→ **JOB**
Copying task for the records below: reproduce each one exactly and drop the pictures.

→ **RECORDS PROVIDED**

+++

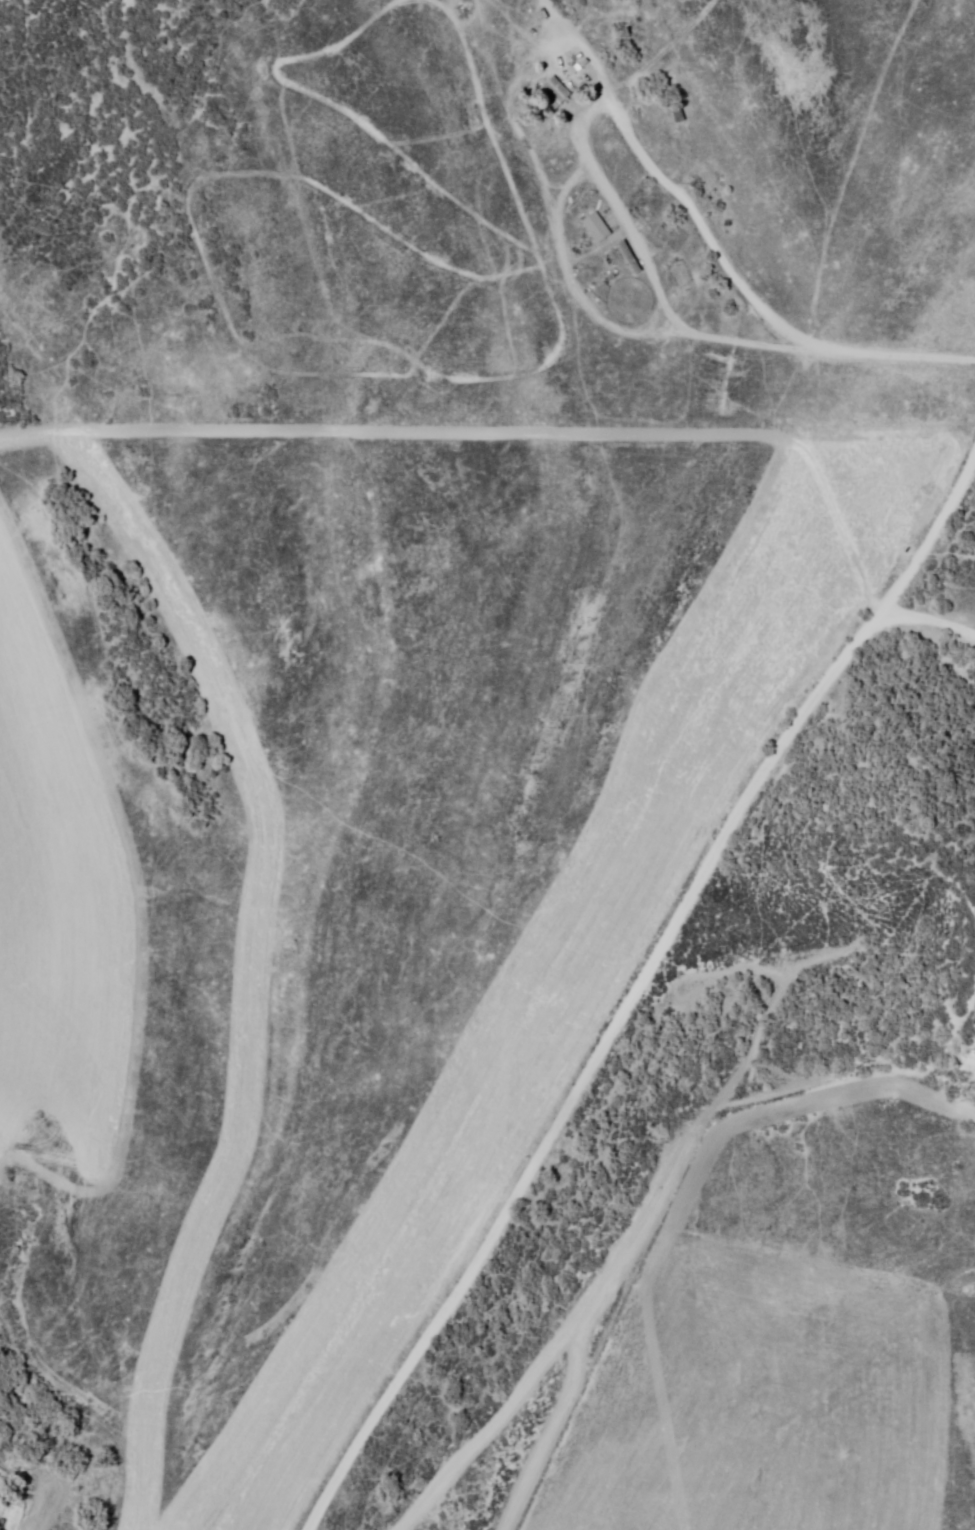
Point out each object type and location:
building: (555, 93)
building: (595, 228)
building: (628, 257)
road: (742, 316)
road: (930, 620)
road: (644, 976)

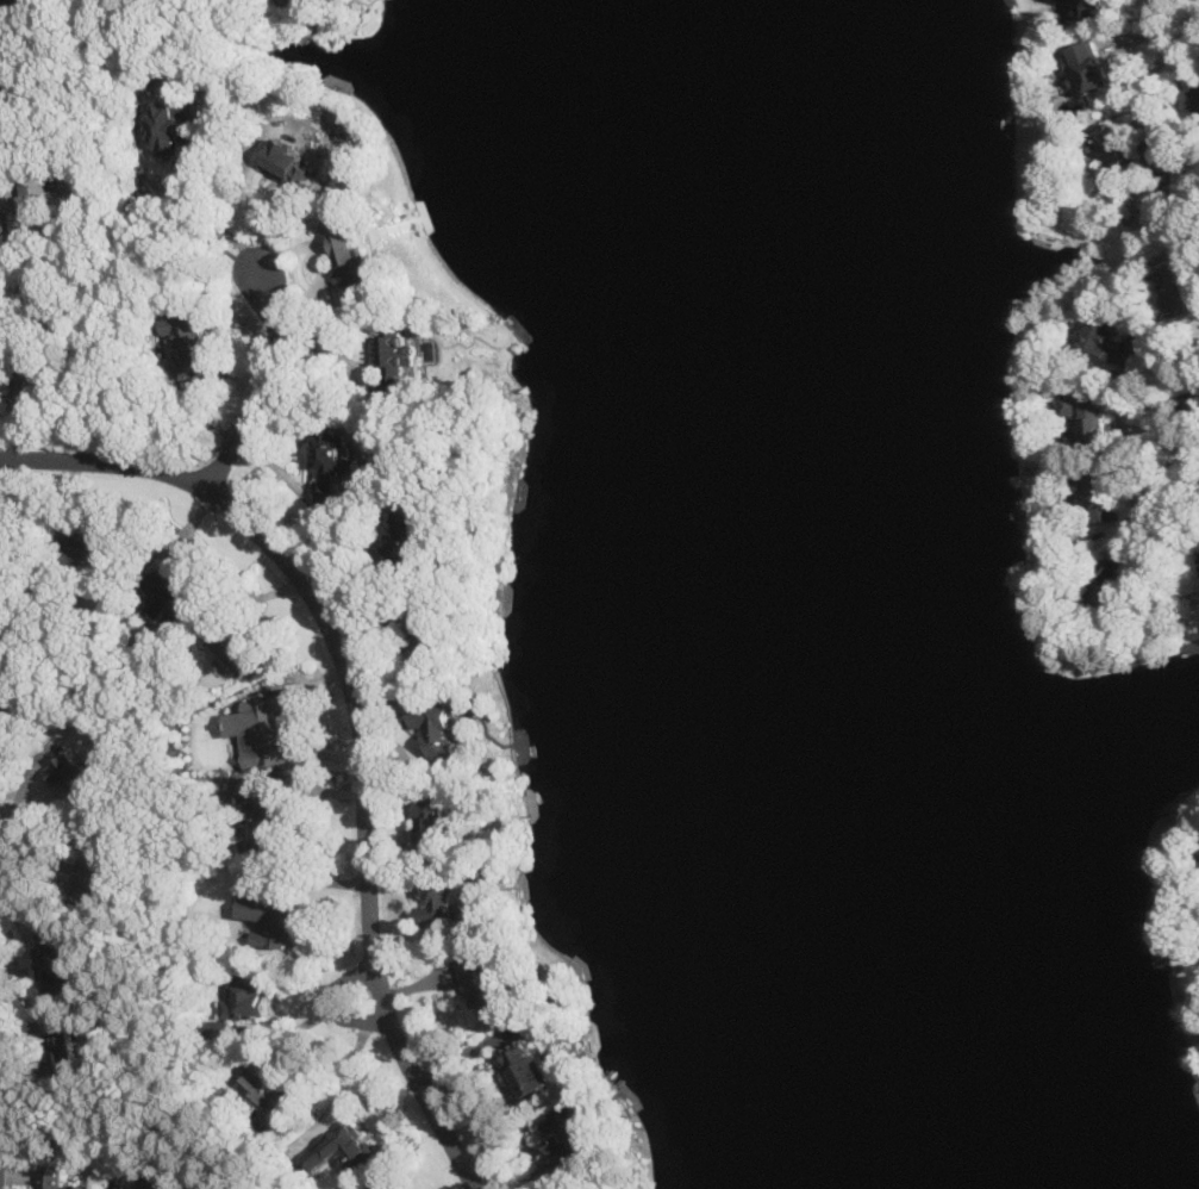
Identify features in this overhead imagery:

+++

→ **ANSWER SECTION**
Point out each object type and location:
building: (555, 93)
building: (595, 228)
building: (628, 257)
road: (742, 316)
road: (930, 620)
road: (644, 976)

Identify features in this overhead imagery:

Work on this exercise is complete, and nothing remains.